**DATA IN THIS EXERCISE:**
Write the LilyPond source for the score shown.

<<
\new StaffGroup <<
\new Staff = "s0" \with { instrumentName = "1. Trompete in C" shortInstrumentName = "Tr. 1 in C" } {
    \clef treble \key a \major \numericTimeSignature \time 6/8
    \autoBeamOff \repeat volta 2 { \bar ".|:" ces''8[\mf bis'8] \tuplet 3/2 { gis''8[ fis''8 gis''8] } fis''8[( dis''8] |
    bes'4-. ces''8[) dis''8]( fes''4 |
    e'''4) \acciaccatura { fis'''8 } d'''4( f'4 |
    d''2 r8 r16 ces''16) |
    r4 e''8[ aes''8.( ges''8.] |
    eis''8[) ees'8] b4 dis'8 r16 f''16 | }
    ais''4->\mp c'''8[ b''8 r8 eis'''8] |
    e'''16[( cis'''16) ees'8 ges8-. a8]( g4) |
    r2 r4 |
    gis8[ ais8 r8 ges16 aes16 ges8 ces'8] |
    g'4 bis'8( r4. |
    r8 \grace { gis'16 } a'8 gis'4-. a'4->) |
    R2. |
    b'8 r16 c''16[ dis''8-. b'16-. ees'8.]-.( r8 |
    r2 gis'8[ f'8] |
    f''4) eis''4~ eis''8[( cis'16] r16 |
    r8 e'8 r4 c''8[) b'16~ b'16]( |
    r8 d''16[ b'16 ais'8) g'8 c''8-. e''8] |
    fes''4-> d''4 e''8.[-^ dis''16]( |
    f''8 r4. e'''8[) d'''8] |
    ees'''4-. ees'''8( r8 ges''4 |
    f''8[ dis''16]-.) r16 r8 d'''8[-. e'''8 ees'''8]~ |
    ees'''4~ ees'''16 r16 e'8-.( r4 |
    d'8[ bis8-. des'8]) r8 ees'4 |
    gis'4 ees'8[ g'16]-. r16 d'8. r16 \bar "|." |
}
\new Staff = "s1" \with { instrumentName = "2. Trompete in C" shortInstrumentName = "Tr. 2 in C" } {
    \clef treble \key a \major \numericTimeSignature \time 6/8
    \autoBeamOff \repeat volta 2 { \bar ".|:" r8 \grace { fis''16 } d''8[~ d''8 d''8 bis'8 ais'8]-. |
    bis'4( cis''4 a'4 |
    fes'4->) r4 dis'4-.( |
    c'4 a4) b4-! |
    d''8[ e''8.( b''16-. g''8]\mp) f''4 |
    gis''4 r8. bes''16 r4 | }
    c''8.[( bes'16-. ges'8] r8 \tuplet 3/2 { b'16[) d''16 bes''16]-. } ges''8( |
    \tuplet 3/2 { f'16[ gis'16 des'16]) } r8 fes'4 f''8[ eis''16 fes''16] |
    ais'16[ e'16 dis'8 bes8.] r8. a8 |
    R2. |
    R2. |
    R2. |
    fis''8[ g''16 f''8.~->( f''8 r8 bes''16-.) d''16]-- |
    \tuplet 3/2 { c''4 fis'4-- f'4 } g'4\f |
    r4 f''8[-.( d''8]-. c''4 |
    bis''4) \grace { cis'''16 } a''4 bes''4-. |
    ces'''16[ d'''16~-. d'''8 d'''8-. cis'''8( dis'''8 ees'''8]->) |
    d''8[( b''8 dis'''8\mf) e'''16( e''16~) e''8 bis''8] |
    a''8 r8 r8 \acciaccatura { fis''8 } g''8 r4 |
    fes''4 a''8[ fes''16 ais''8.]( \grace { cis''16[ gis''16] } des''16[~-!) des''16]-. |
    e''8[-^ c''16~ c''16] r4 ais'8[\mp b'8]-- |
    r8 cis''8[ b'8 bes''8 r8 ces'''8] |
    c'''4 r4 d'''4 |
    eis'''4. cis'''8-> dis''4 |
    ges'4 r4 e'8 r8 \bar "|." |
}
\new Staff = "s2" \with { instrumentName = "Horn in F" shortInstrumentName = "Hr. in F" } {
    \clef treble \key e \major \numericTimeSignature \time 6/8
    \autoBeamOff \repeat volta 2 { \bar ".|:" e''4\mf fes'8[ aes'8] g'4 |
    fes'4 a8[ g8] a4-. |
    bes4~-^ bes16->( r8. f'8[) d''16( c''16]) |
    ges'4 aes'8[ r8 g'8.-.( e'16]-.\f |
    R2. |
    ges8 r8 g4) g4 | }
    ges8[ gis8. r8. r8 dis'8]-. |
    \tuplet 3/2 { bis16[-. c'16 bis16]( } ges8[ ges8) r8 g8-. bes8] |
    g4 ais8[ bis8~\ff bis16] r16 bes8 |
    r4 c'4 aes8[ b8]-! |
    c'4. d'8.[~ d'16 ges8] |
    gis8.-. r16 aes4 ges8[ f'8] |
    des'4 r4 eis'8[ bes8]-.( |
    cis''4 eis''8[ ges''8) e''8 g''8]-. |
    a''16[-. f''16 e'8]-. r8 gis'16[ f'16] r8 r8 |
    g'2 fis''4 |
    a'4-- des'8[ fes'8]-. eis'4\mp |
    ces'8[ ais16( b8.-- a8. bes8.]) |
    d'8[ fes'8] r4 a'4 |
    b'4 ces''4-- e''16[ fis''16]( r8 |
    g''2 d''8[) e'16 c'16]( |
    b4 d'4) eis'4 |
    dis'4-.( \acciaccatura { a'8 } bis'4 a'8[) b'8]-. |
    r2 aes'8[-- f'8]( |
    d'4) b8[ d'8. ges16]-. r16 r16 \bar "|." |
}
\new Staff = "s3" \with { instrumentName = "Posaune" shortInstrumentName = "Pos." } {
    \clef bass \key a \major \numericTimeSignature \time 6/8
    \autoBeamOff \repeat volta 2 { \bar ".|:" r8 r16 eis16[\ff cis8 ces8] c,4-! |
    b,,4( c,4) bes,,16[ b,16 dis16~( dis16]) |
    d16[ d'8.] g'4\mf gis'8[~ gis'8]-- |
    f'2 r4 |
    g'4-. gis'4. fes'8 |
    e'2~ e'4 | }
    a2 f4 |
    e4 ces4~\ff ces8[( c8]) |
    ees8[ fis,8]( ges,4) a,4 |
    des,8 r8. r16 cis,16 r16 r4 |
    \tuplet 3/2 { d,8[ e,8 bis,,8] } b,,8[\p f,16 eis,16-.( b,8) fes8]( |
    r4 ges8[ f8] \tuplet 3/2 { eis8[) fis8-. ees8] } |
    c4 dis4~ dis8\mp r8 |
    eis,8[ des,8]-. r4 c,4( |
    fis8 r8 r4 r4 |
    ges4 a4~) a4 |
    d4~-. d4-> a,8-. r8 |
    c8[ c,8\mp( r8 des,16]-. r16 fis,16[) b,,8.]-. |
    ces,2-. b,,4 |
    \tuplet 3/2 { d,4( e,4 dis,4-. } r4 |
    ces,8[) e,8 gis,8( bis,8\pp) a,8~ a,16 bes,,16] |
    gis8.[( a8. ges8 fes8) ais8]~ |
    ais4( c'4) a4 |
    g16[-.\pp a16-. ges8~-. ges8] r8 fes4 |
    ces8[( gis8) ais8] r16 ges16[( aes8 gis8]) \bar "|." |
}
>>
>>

**EXERCISE DETAILS:** Pull every line from the records above that contains the string "shortInstrumentName" and copy each one out in full. Count a line only if the capitalization matches.

**CORRECT RESPONSE:**
\new Staff = "s0" \with { instrumentName = "1. Trompete in C" shortInstrumentName = "Tr. 1 in C" } {
\new Staff = "s1" \with { instrumentName = "2. Trompete in C" shortInstrumentName = "Tr. 2 in C" } {
\new Staff = "s2" \with { instrumentName = "Horn in F" shortInstrumentName = "Hr. in F" } {
\new Staff = "s3" \with { instrumentName = "Posaune" shortInstrumentName = "Pos." } {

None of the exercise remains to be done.